Scene images with change listings
________________________________________

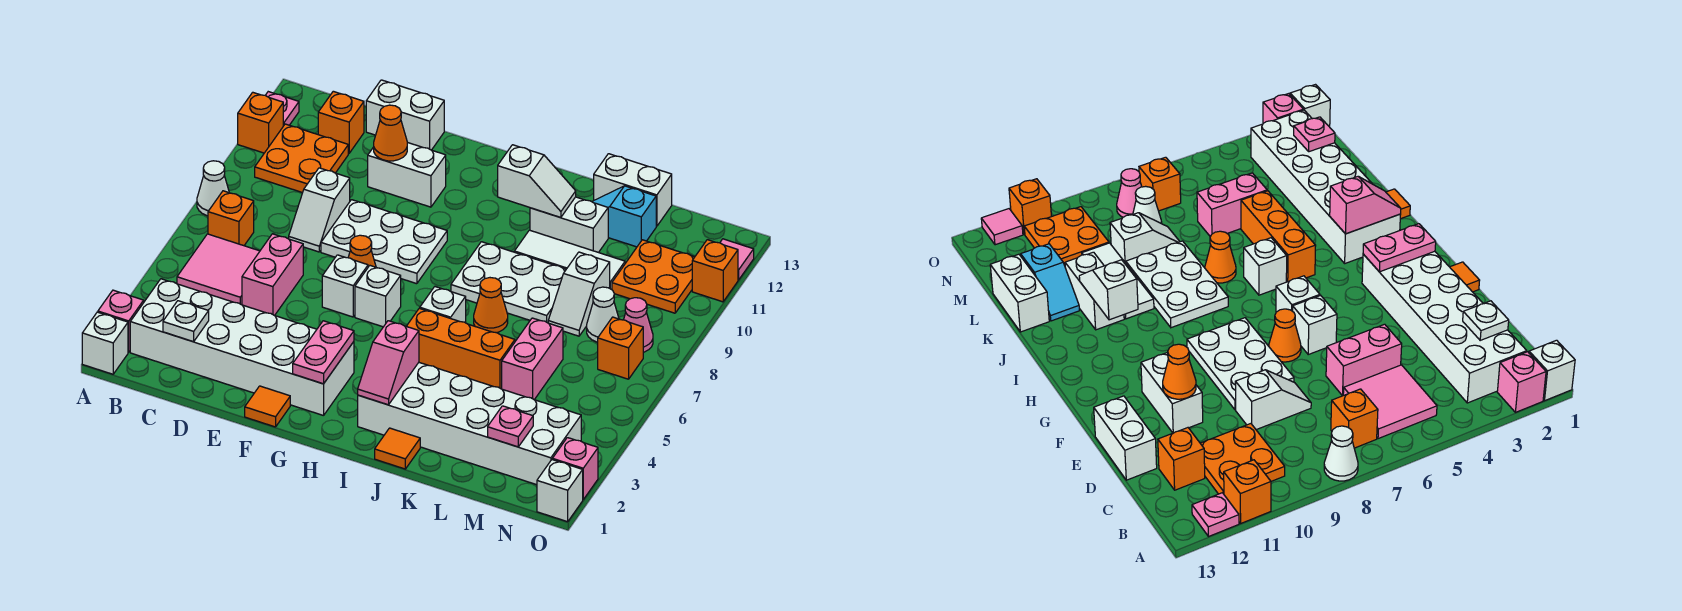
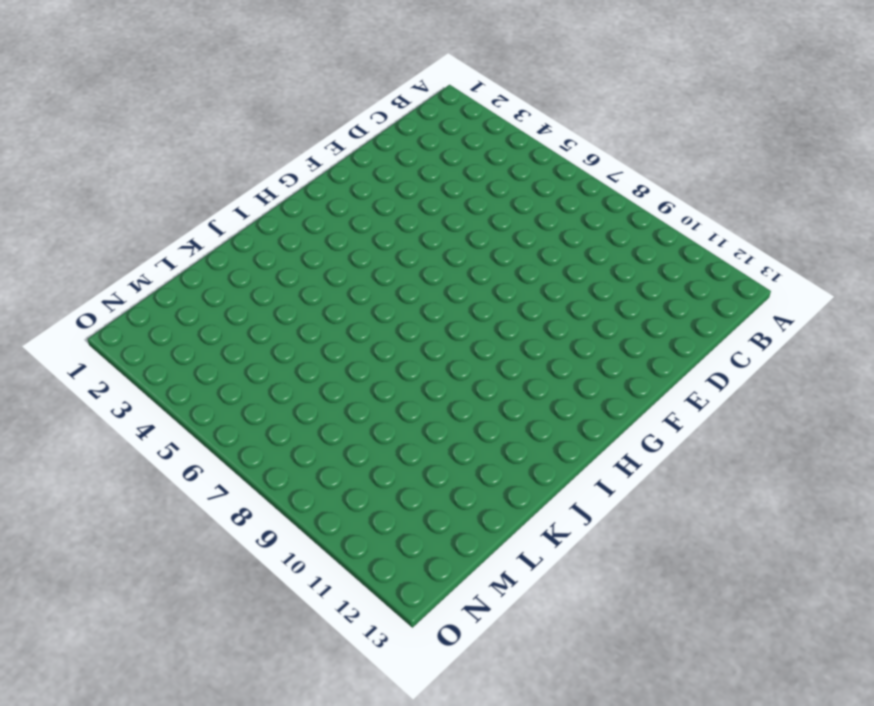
none -> white brick A1 level 1
none -> pink brick A2 level 1
none -> white cone A8 level 1
none -> orange brick A11 level 1

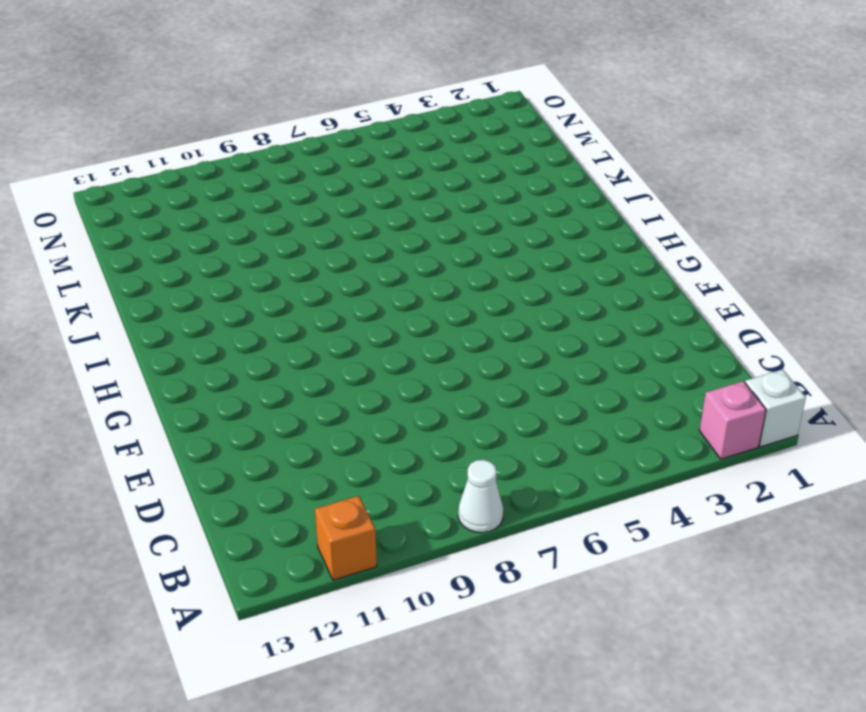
none -> pink plate A12 level 1
none -> white brick B2:G3 level 1
none -> pink tile B5:C6 level 1
none -> orange brick B7 level 1

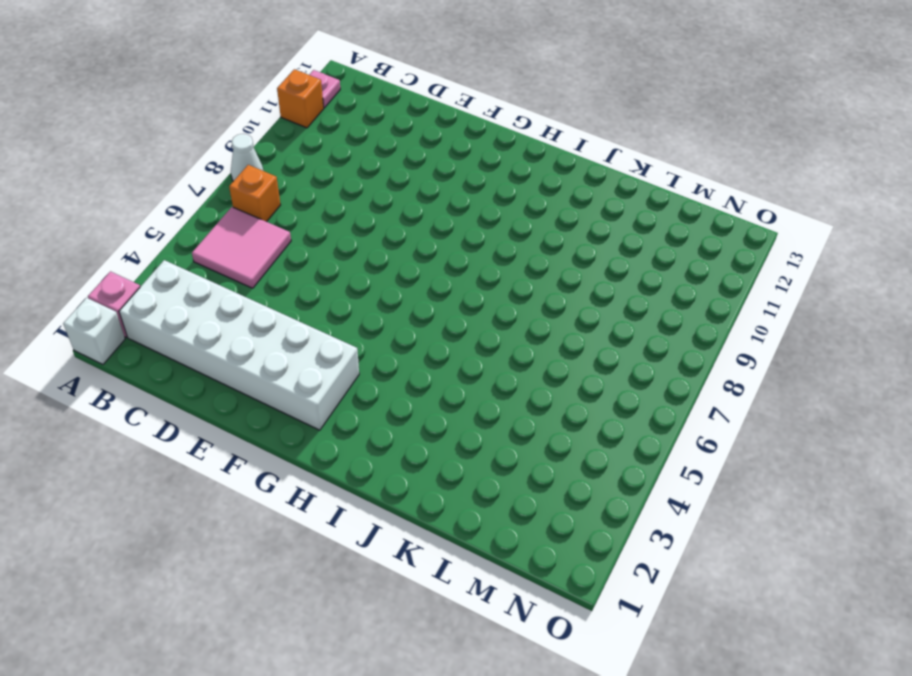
none -> orange plate B10:C11 level 1
none -> orange brick C12 level 1
none -> pink brick D5:D6 level 1
none -> white slope D8:D9 level 1 top 9

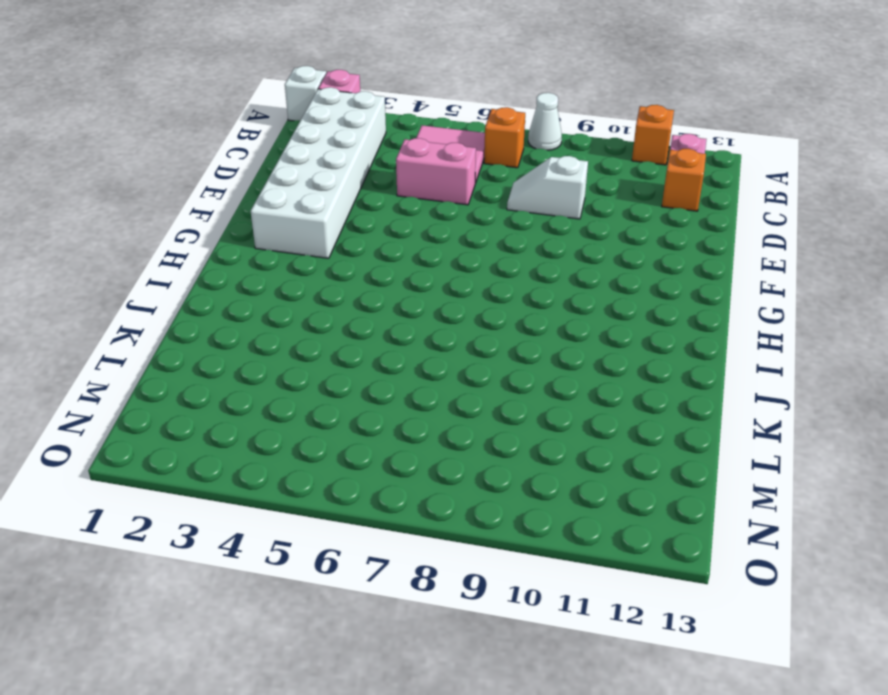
none -> orange plate B10:C11 level 1
none -> white brick D13:E13 level 1
none -> white plate E8:G9 level 1
none -> white brick E11:F11 level 1

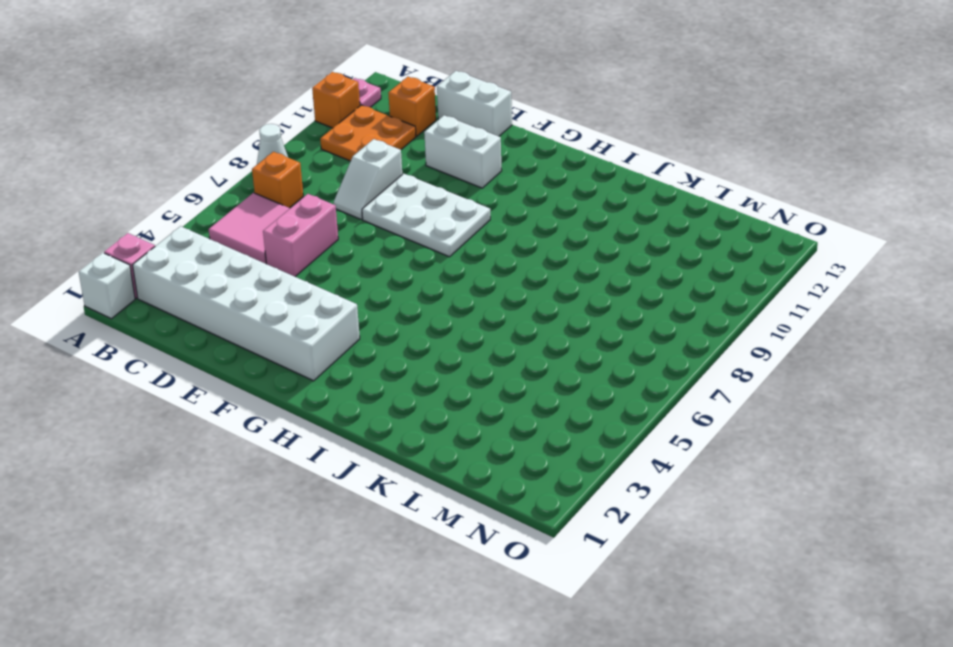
none -> orange tile F1 level 1
none -> white brick F6 level 1
none -> orange cone F7 level 1
none -> white brick G6 level 1

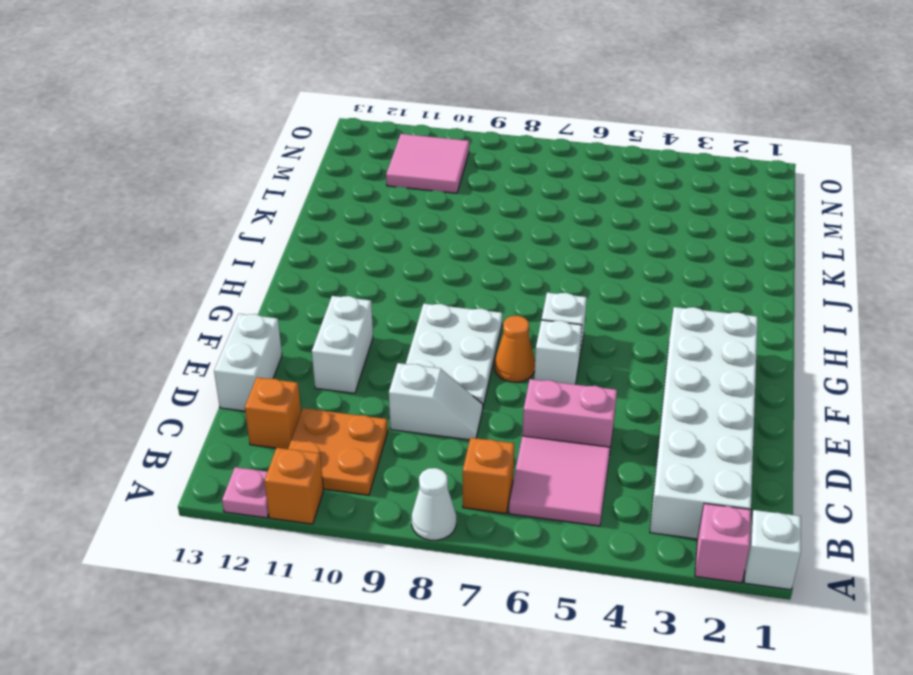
pink tile M10:N11 level 1 -> orange plate M10:N11 level 1
none -> orange tile F1 level 1
none -> white brick I2:N3 level 1
none -> orange brick I5:K5 level 1
none -> white brick I6 level 1

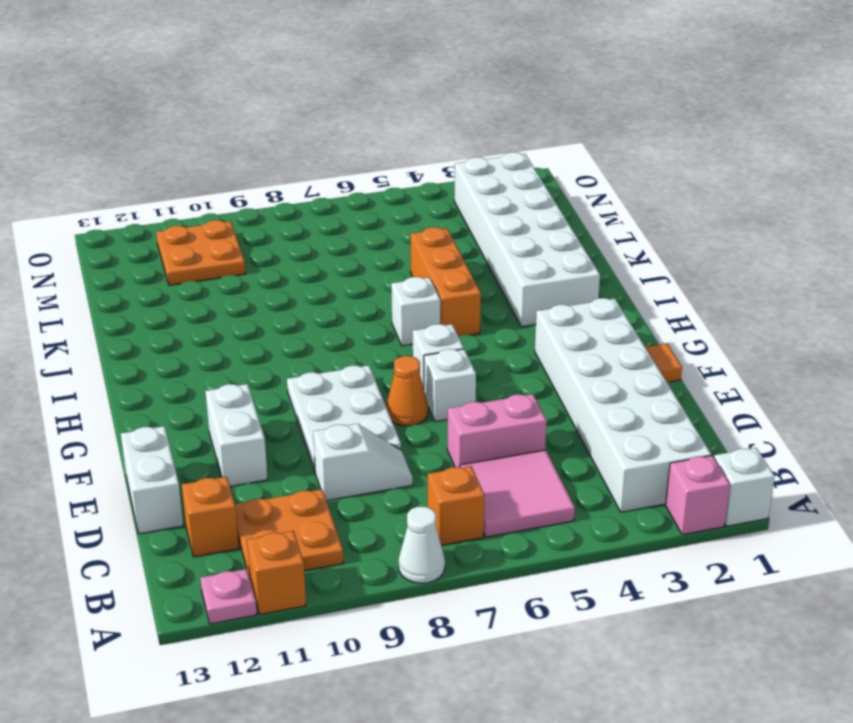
none -> white plate I8:K9 level 1
none -> orange tile J1 level 1
none -> orange cone J7 level 1
none -> white tile J10:L10 level 1

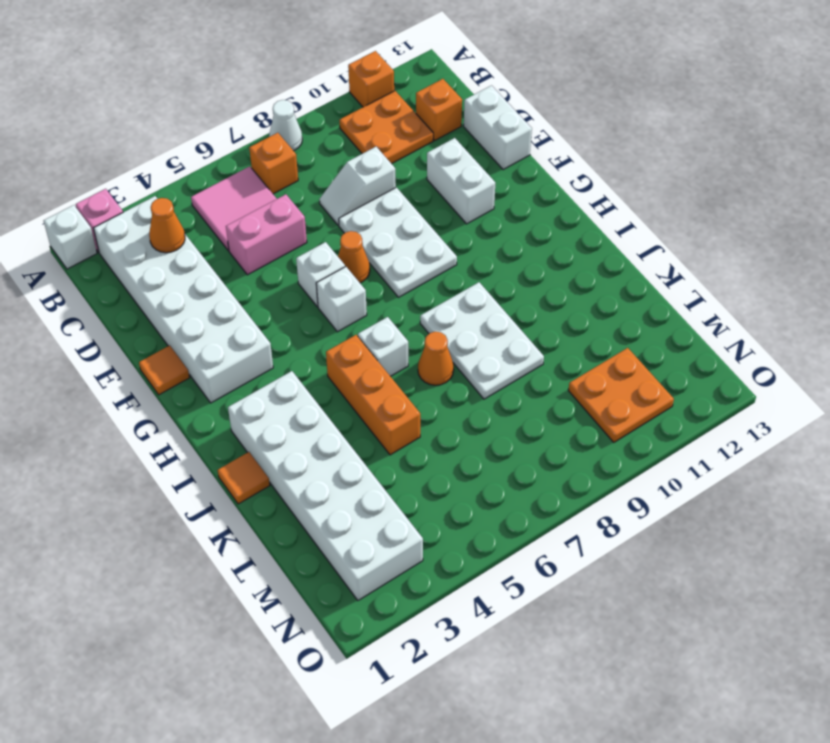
orange cone C3 level 2 -> orange cone E11 level 2
none -> pink plate A12 level 1
none -> white tile J10:L10 level 1
none -> white brick J11:K11 level 1
none -> cyan slope K12:L12 level 1 top L

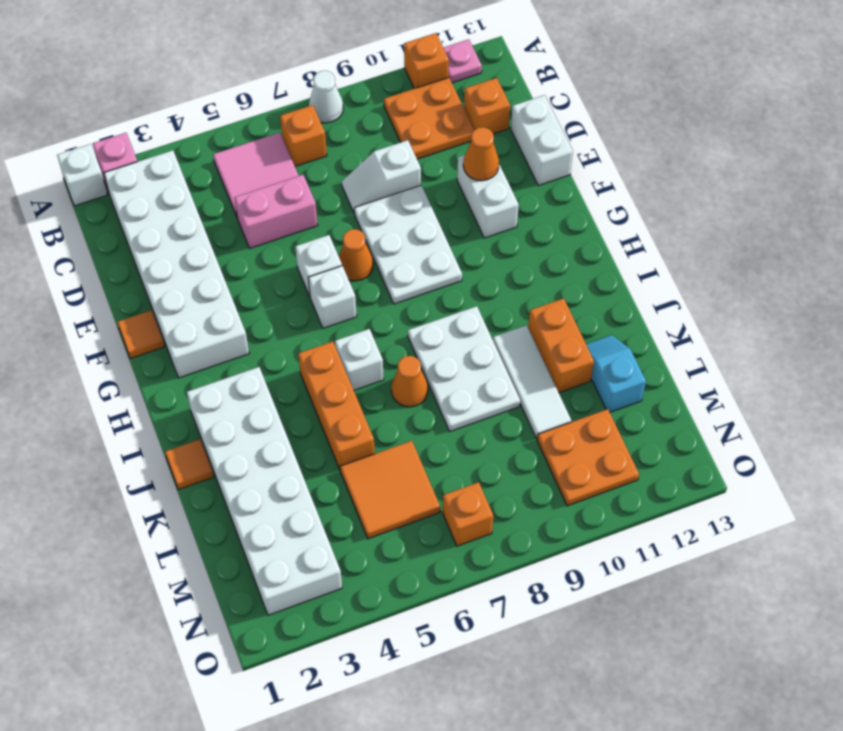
orange brick J11:K11 level 1 -> white brick J11:K11 level 1
orange tile L5:M6 level 1 -> pink brick L5:L6 level 1
none -> white brick K13:L13 level 1
none -> white slope L8:L9 level 1 top 9
none -> white cone M8 level 1
none -> pink cone N8 level 1

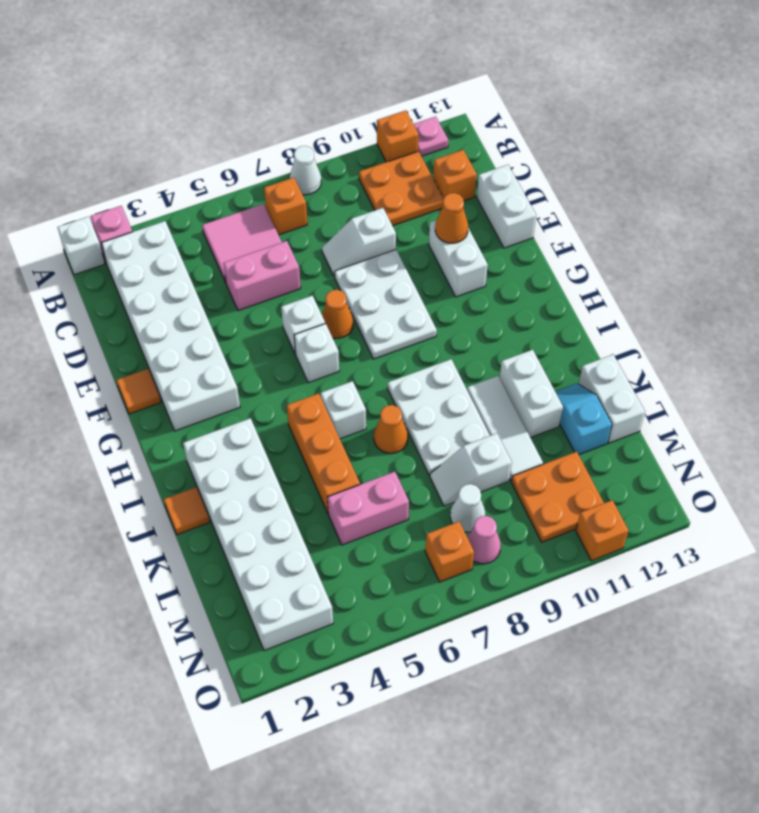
none -> white brick O1 level 1
none -> pink brick O2 level 1
none -> pink tile O12 level 1
none -> white plate C2 level 2

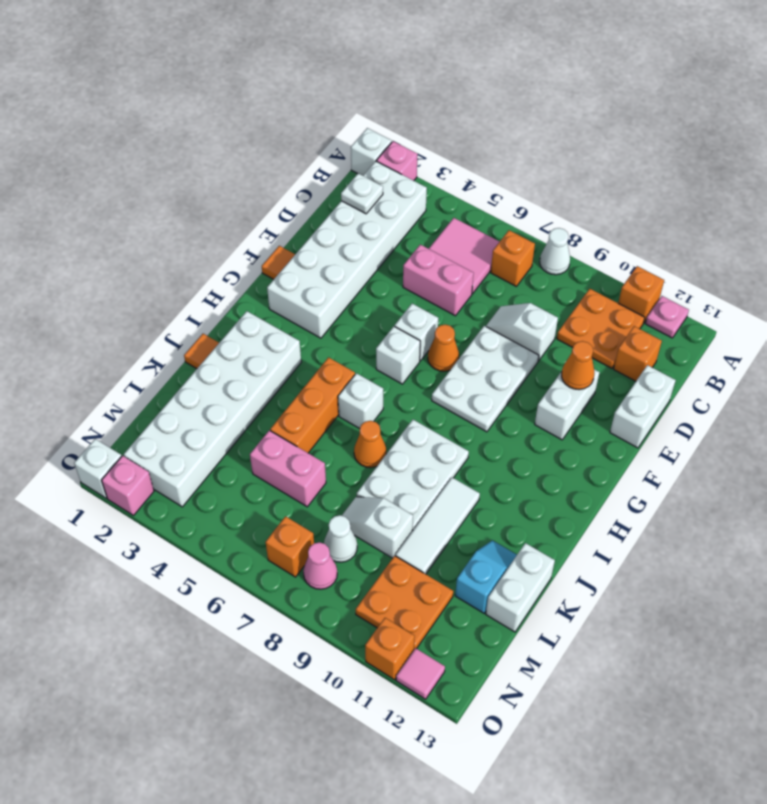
none -> white brick J11:K11 level 1
none -> pink plate G2:G3 level 2
none -> pink slope I2:I3 level 2 top 3
none -> white slope I11:J11 level 2 top I

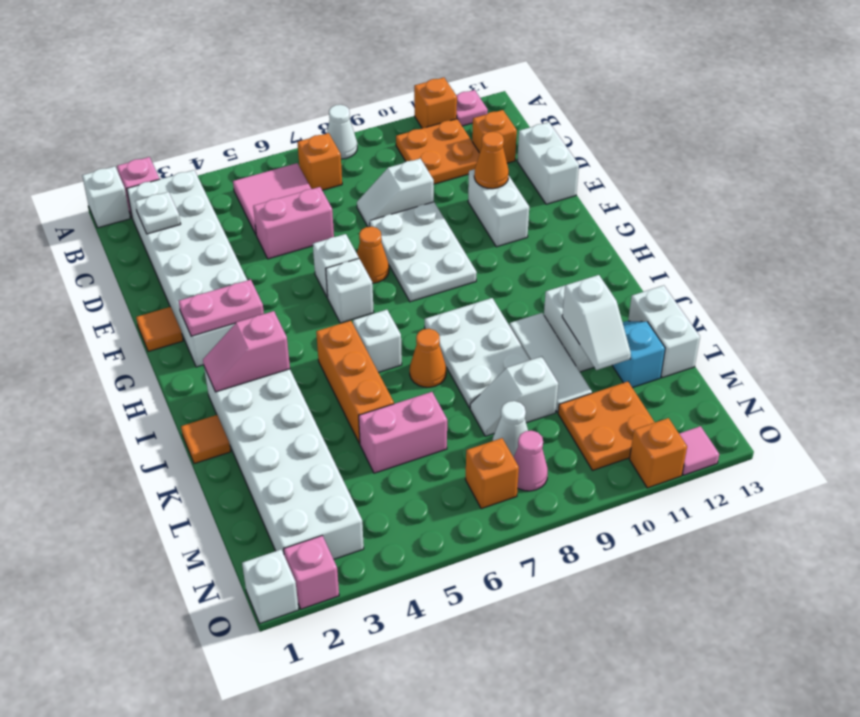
white slope K11:L11 level 2 top K -> white slope I11:J11 level 2 top I
none -> pink plate M2 level 2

________________________________________

• The problem
If a line above holds the string "slope", copy it out.

• Result for this task
none -> white slope D8:D9 level 1 top 9
none -> cyan slope K12:L12 level 1 top L
none -> white slope L8:L9 level 1 top 9
none -> pink slope I2:I3 level 2 top 3
none -> white slope I11:J11 level 2 top I
white slope K11:L11 level 2 top K -> white slope I11:J11 level 2 top I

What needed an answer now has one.